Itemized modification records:
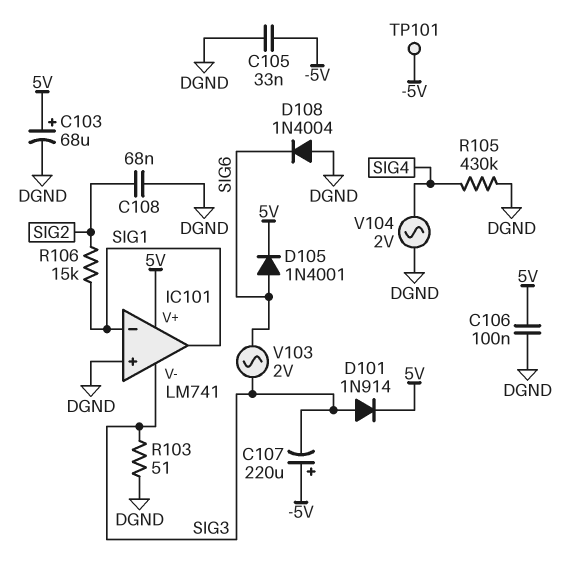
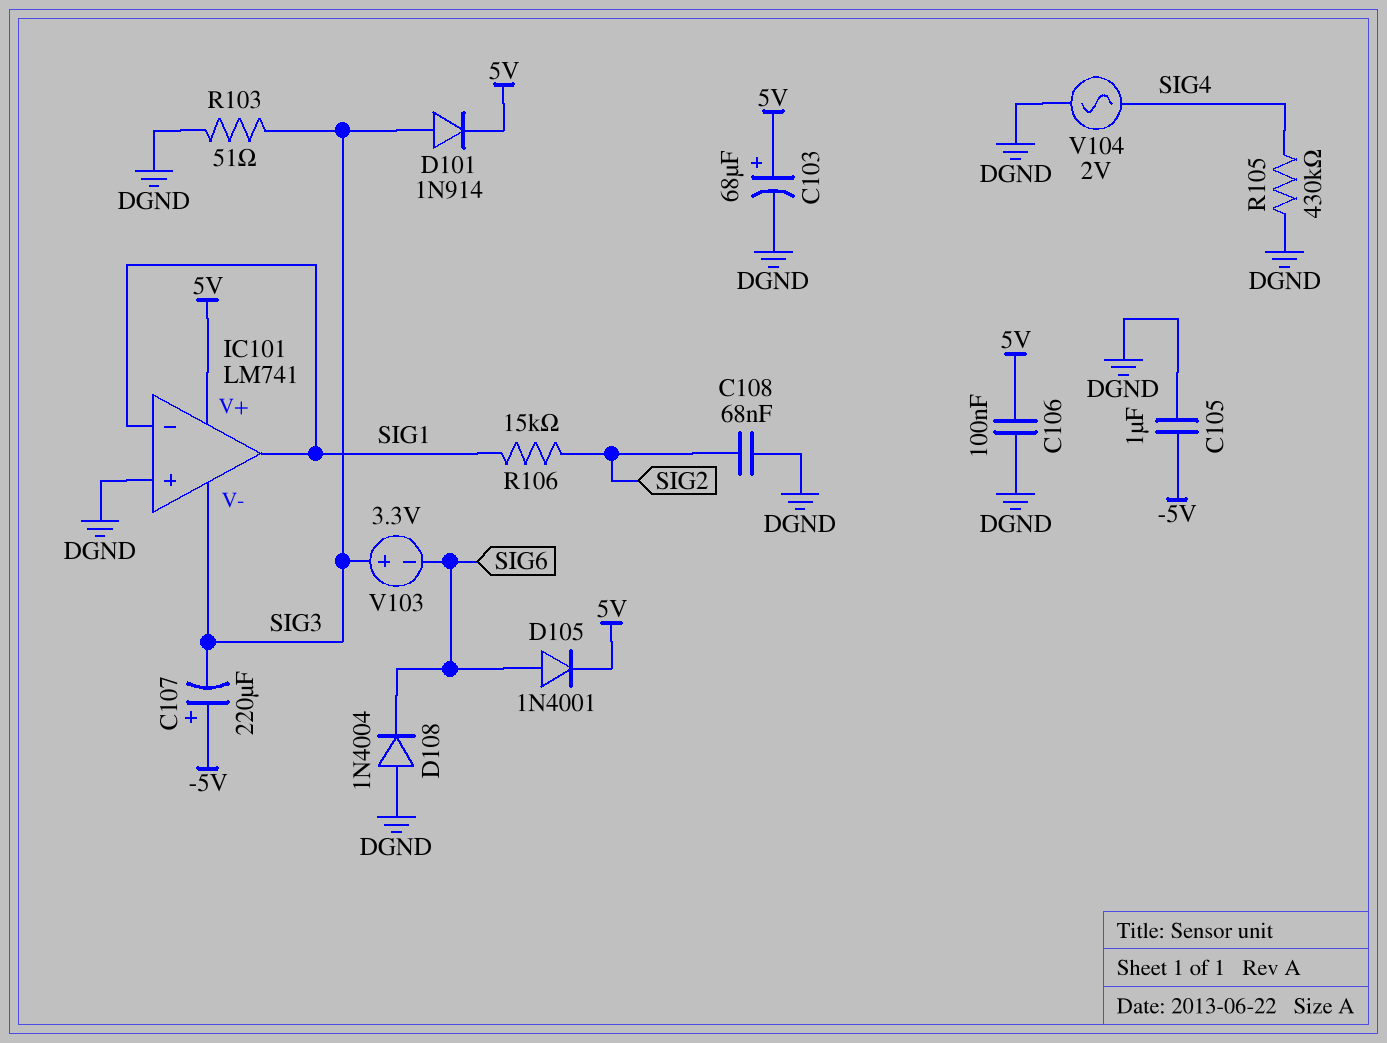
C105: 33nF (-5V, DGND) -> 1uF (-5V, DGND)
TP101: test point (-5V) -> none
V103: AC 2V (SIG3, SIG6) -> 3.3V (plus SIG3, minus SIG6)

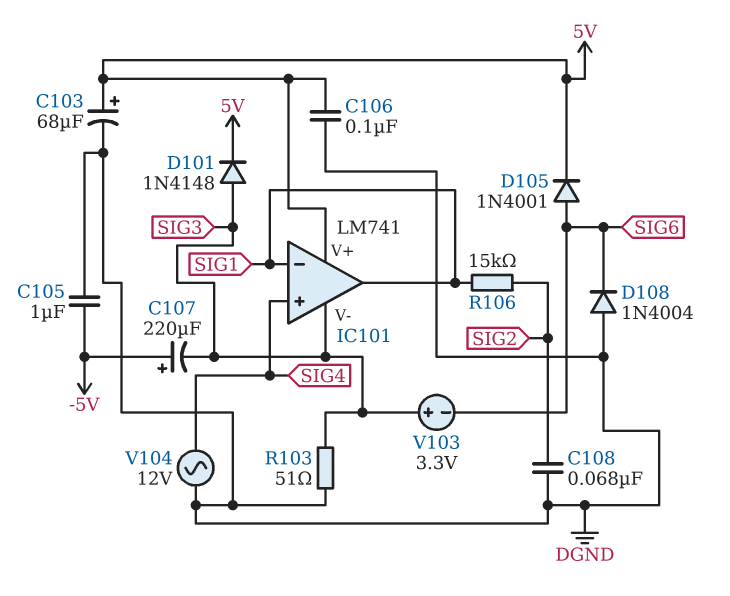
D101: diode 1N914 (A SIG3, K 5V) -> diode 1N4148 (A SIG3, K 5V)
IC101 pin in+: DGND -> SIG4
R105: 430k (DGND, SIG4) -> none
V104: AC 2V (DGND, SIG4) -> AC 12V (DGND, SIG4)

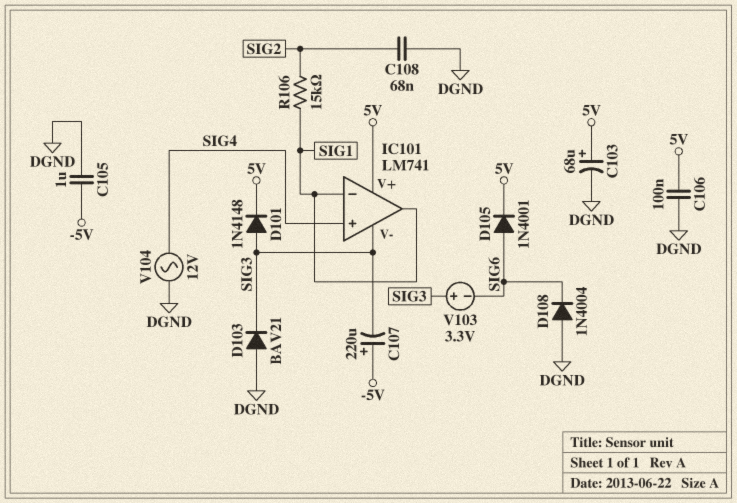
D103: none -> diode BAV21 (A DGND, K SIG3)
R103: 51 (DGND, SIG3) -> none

Work order:
Take the line with "R105: 430k (DGND, SIG4) -> none" and every line after it through the end of the data, and write only them out exactly, leaving out the pictures.

Response:
R105: 430k (DGND, SIG4) -> none
V104: AC 2V (DGND, SIG4) -> AC 12V (DGND, SIG4)

D103: none -> diode BAV21 (A DGND, K SIG3)
R103: 51 (DGND, SIG3) -> none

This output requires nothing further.